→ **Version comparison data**

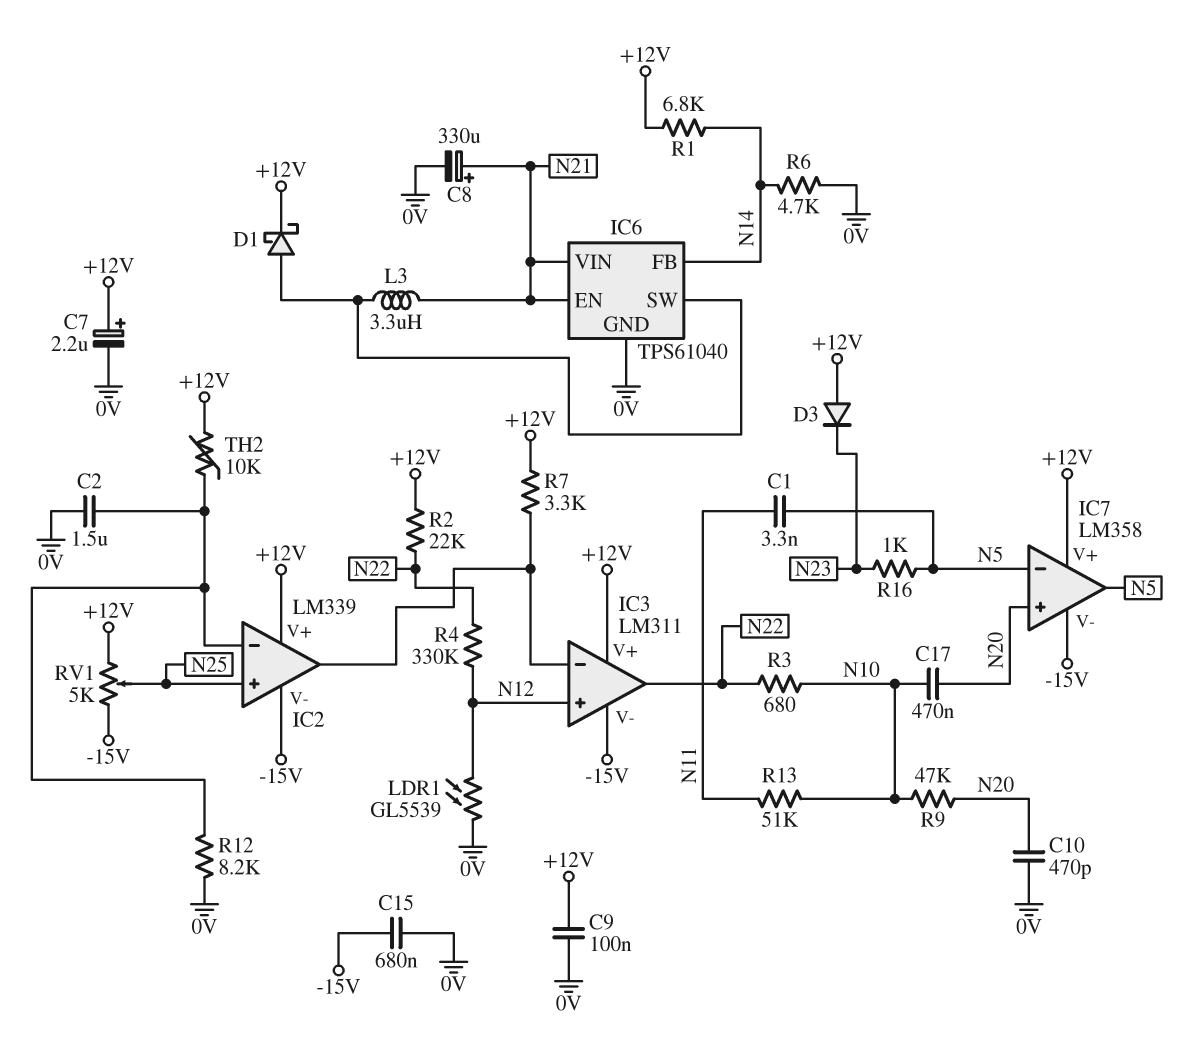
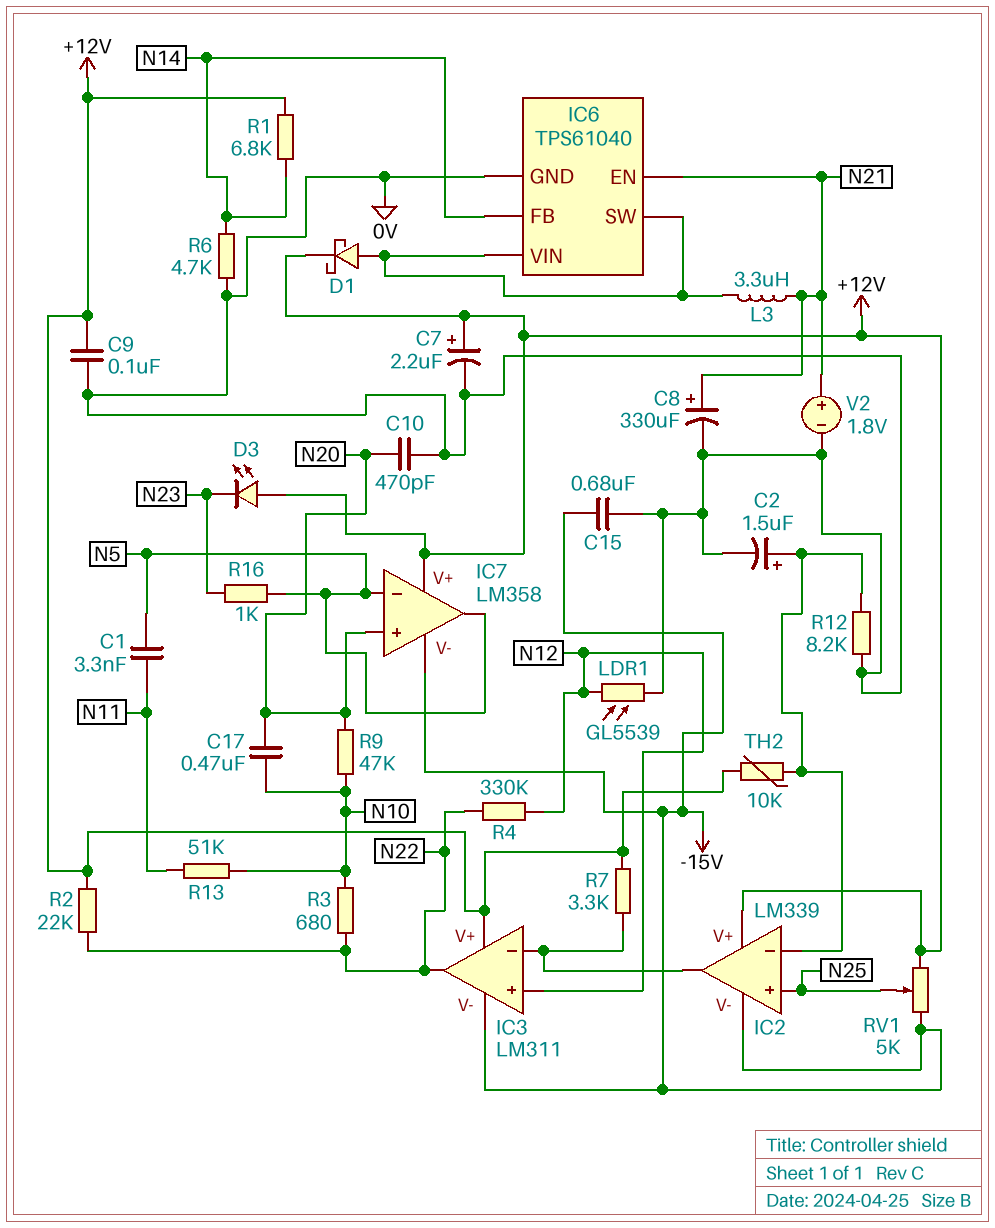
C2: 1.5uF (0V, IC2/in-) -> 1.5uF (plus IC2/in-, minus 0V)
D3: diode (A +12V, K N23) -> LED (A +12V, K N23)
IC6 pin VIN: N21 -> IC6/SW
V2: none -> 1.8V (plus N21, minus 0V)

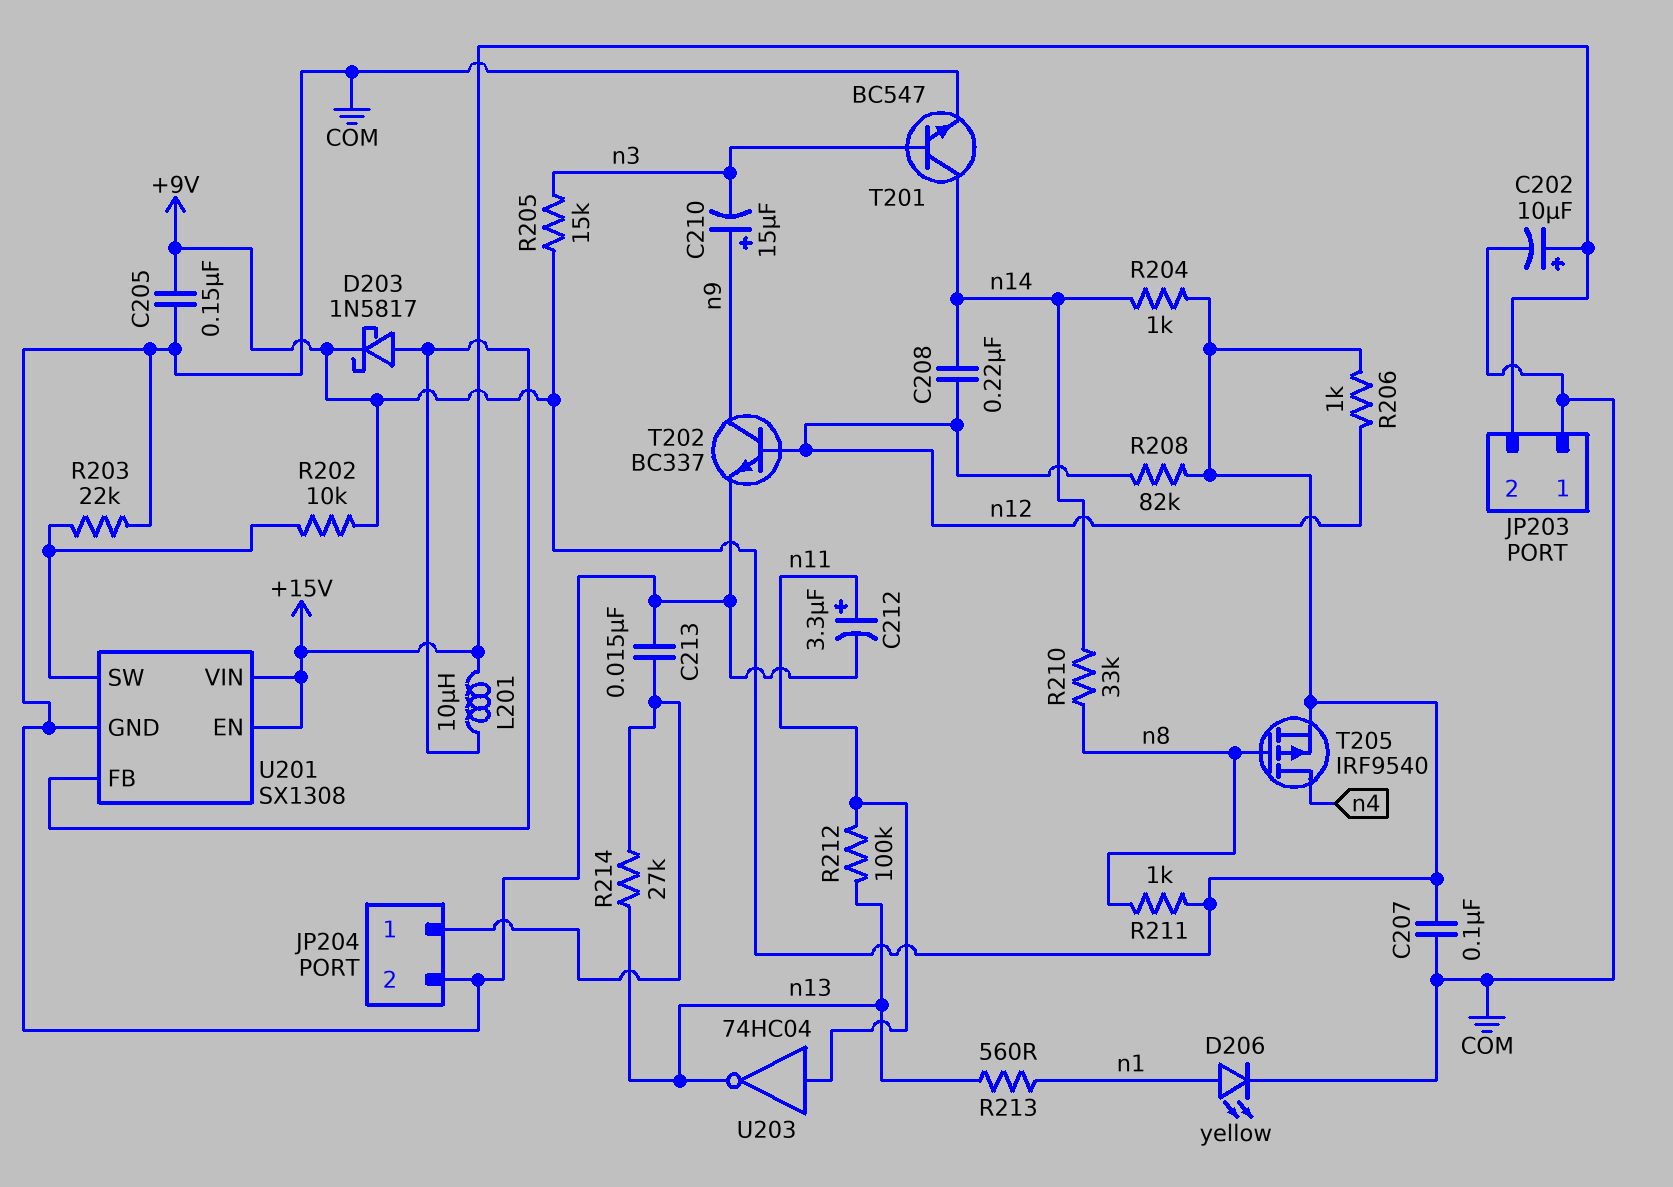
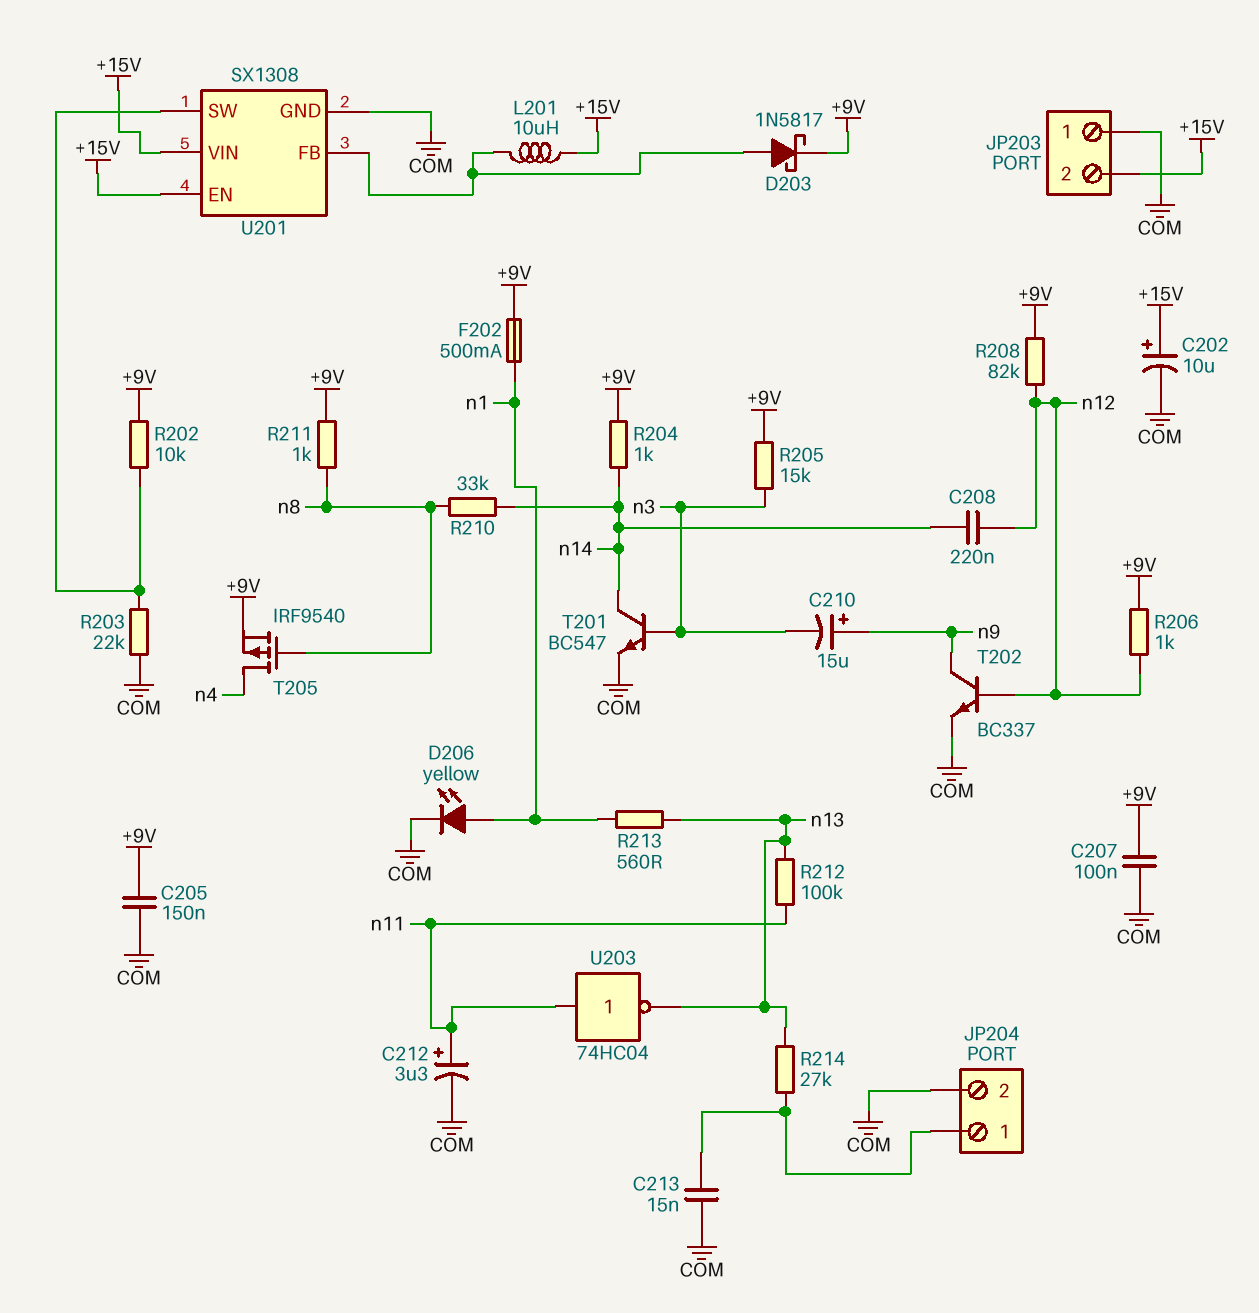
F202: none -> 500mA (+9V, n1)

→ **YOUR OBJECTIVE**
Above are the records; copy every one of them exactly and omit the images.

→ **ANSWER TO THE PROBLEM**
C2: 1.5uF (0V, IC2/in-) -> 1.5uF (plus IC2/in-, minus 0V)
D3: diode (A +12V, K N23) -> LED (A +12V, K N23)
IC6 pin VIN: N21 -> IC6/SW
V2: none -> 1.8V (plus N21, minus 0V)

F202: none -> 500mA (+9V, n1)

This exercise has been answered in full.